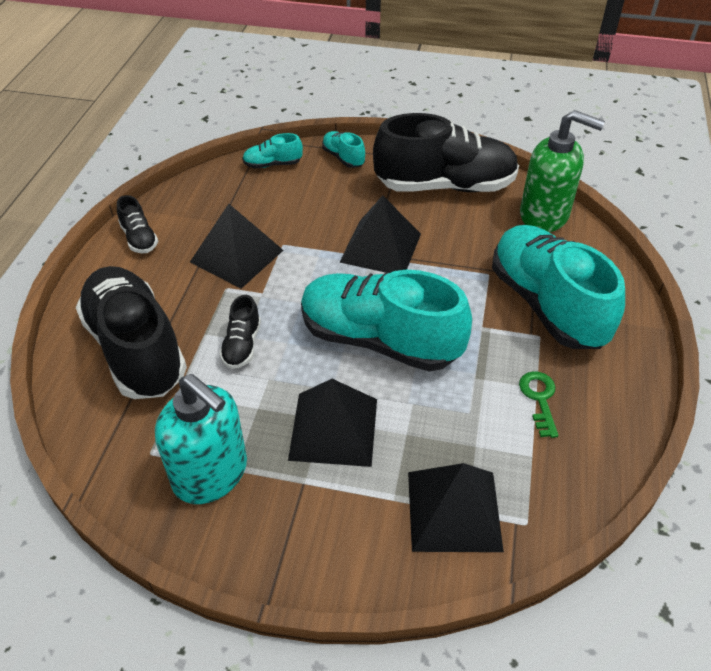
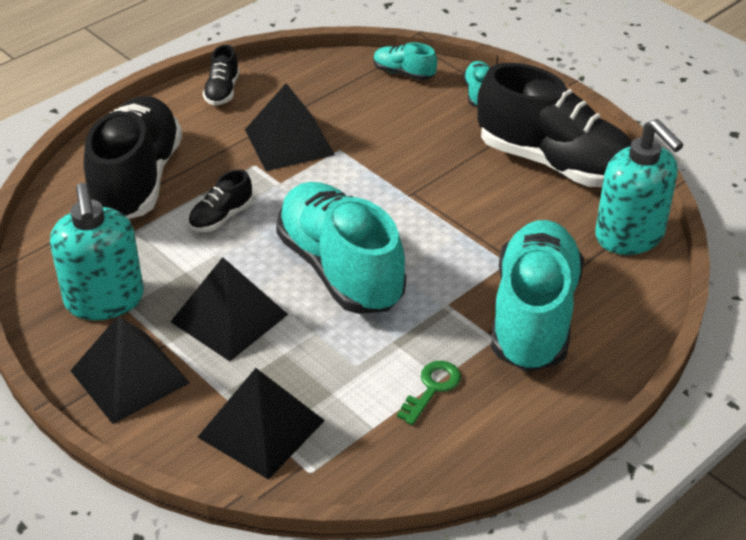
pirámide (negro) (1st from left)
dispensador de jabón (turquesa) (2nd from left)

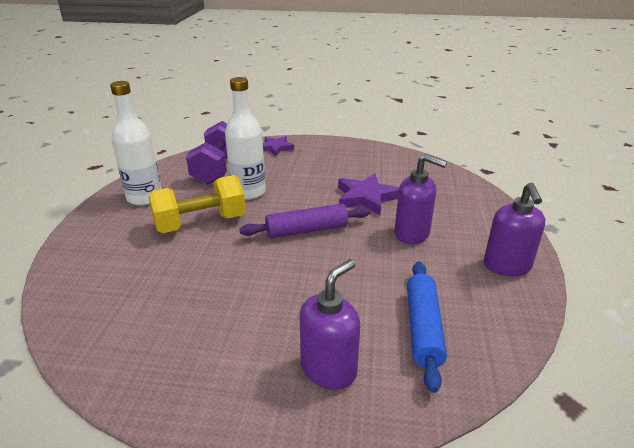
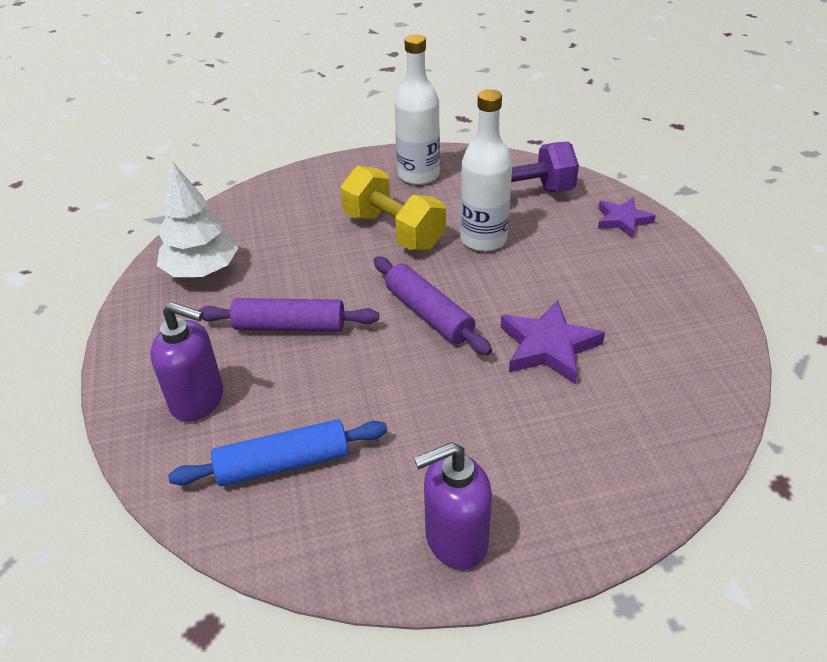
dispensador de jabón (morado) (2nd from left in the first image)
árbol (blanco)
rodillo (morado) (1st from left)

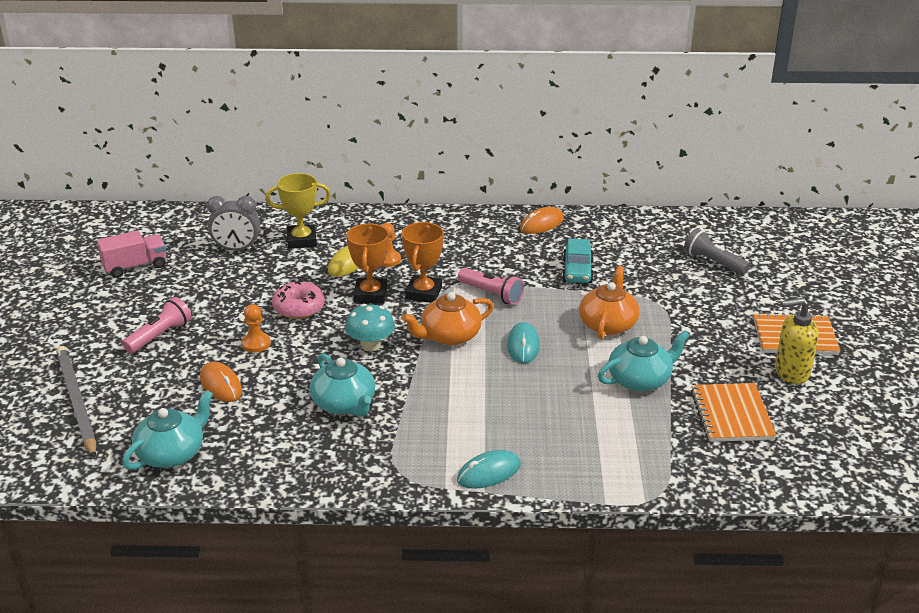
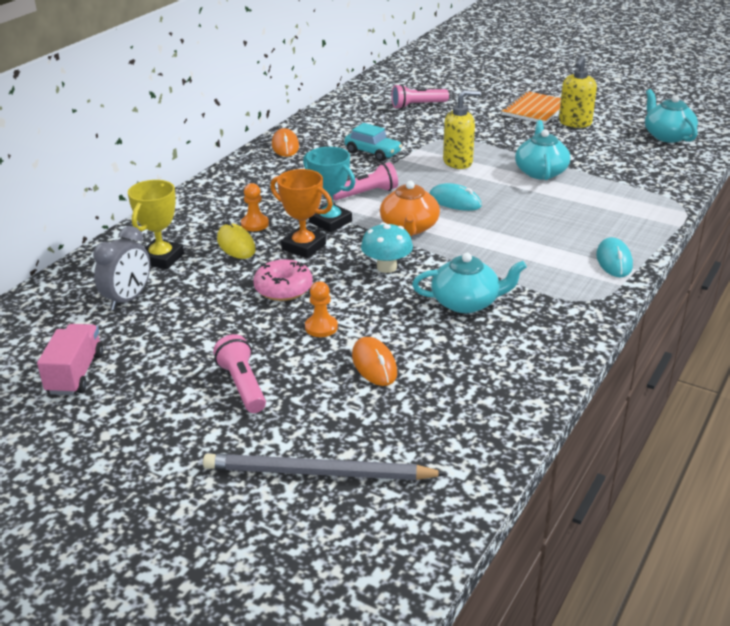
cuaderno (naranja) (1st from left in the first image)
tetera (turquesa) (3rd from left)
dispensador de jabón (amarillo) (1st from left)
trofeo (turquesa)
lámpara de mano (rosa) (3rd from left)
ratón (naranja) (2nd from left)

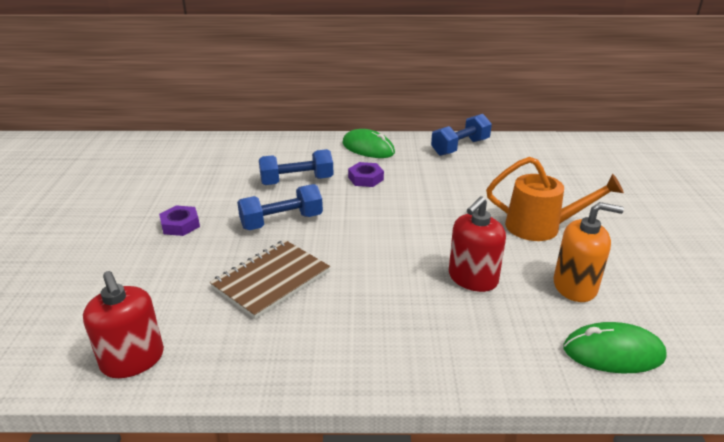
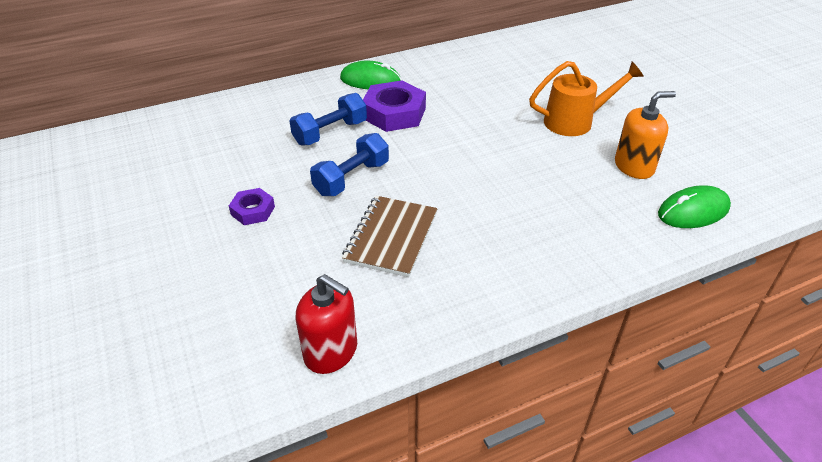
mancuerna (azul) (3rd from left in the first image)
dispensador de jabón (rojo) (2nd from left in the first image)
tuerca (morado) (2nd from left)

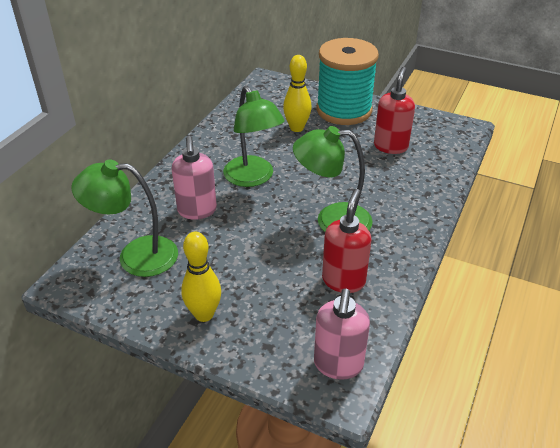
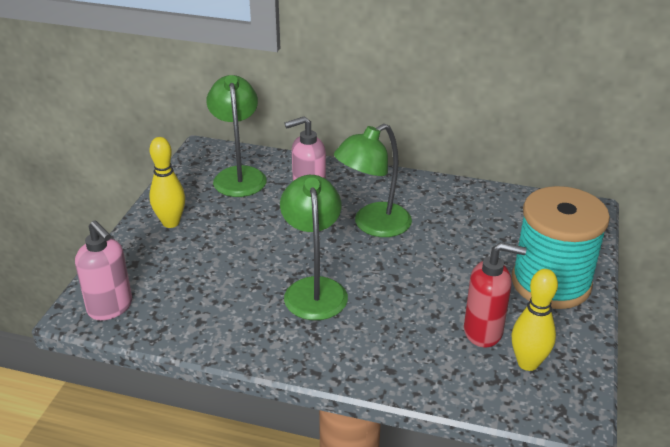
dispensador de jabón (rojo) (1st from left in the first image)
bolo (amarillo) (2nd from left)
dispensador de jabón (rosa) (1st from left)

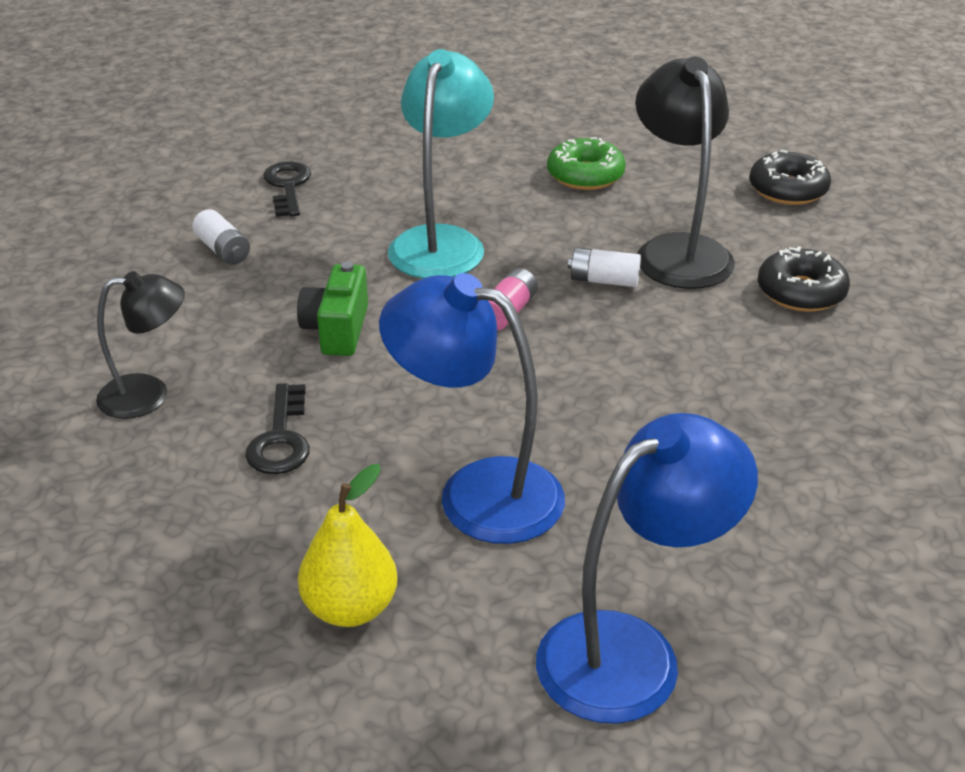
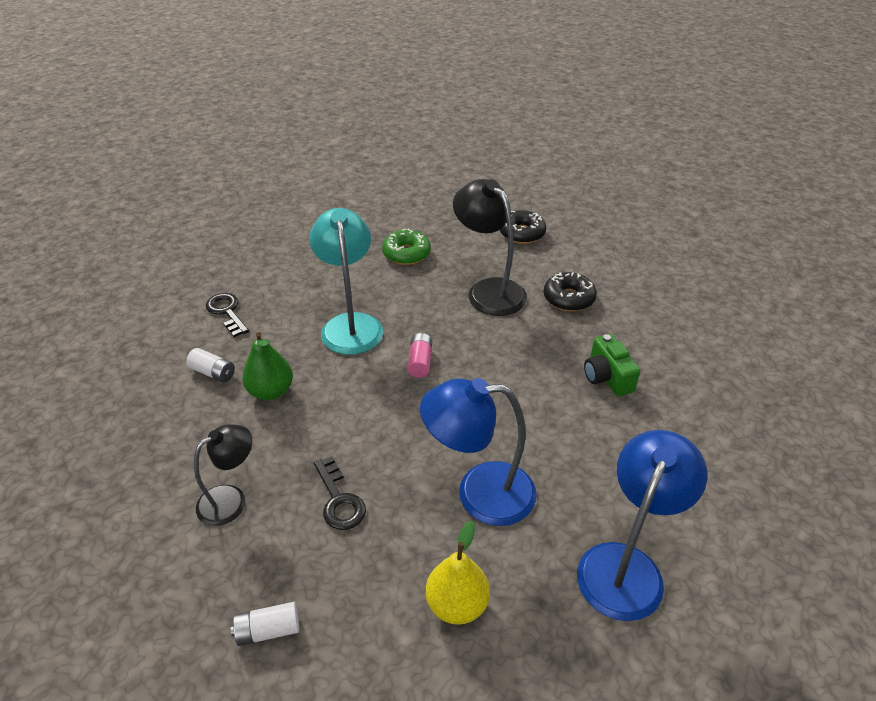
pera (verde)
cámara (verde)
pila (blanco) (2nd from left)

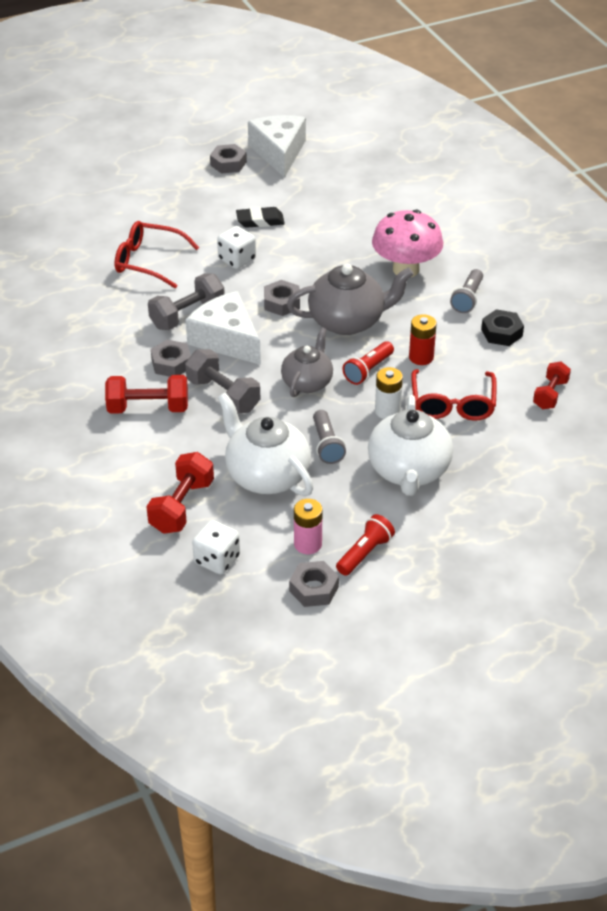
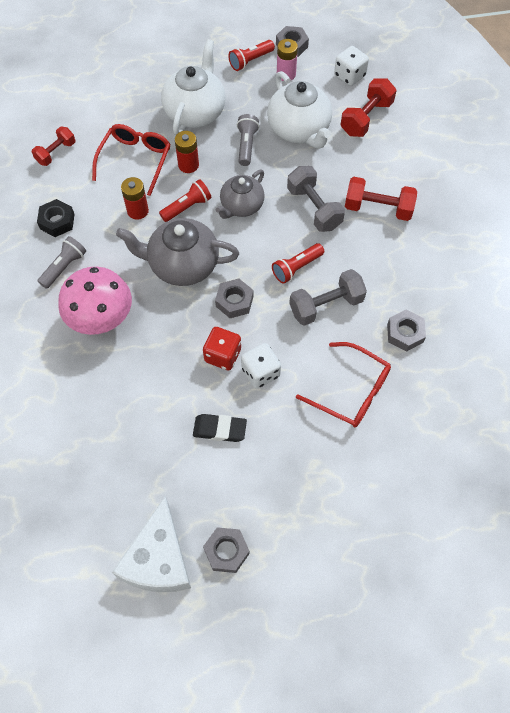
dado (rojo)
tuerca (gris) (4th from left)
lámpara de mano (rojo) (3rd from left)
pila (rojo) (2nd from left)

#####

Find the line that contains "cámara (verde)" and repeat it, along with every line after it to the end of the data, exactly; drop the pictures.

**TASK RESULT**
cámara (verde)
pila (blanco) (2nd from left)

dado (rojo)
tuerca (gris) (4th from left)
lámpara de mano (rojo) (3rd from left)
pila (rojo) (2nd from left)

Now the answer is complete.